- [YOUR ASSIGNMENT]
Copy every line below where the string "right" is found.

- [RECORDS FOR THE EXERCISE]

↓

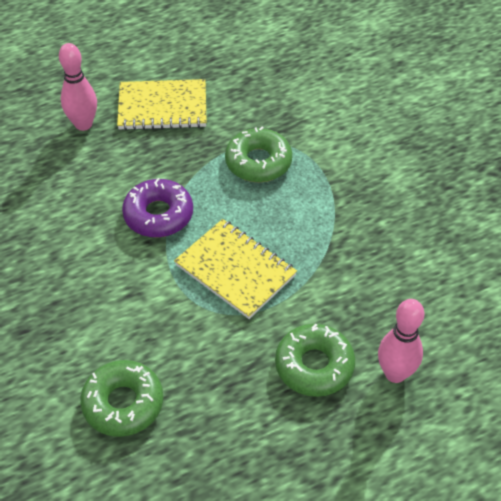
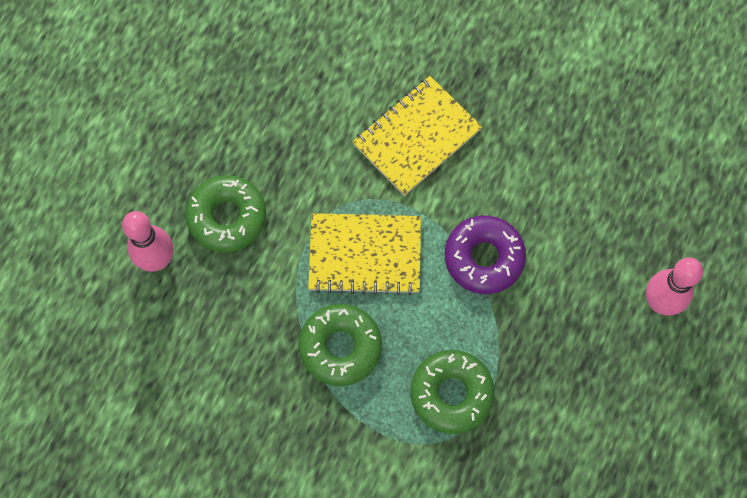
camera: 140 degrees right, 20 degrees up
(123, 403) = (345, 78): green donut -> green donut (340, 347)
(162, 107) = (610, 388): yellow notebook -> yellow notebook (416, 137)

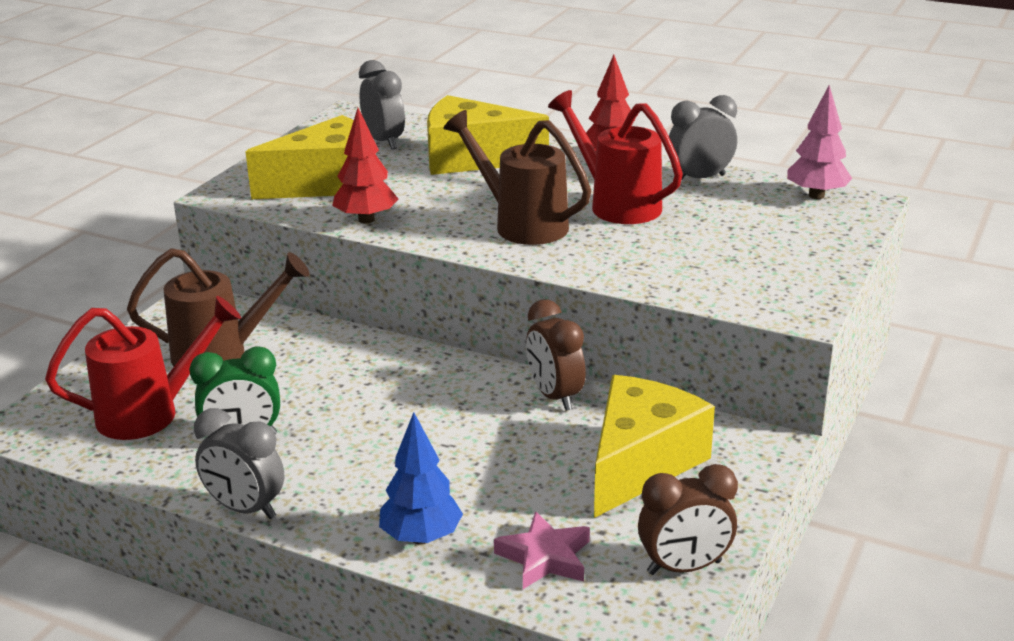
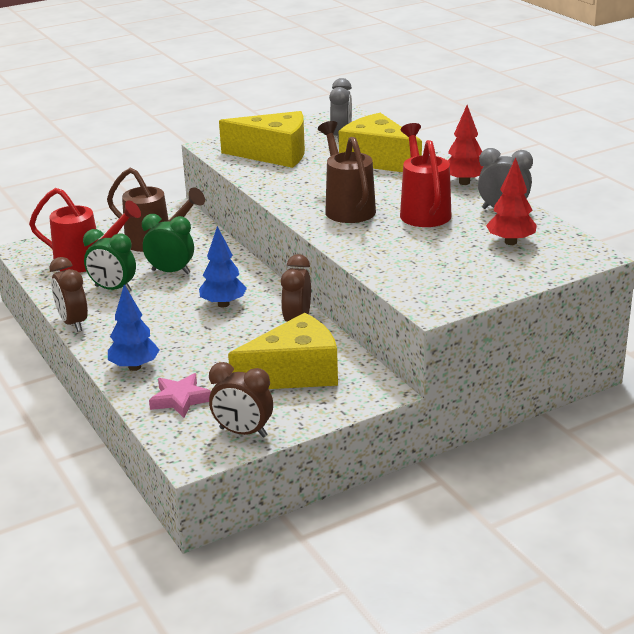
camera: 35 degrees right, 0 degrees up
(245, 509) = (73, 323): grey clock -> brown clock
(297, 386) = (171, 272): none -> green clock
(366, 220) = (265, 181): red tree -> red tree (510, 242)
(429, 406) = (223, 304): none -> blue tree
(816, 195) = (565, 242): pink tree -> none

↑

- [TASK OUTPUT]
camera: 140 degrees right, 20 degrees up
camera: 35 degrees right, 0 degrees up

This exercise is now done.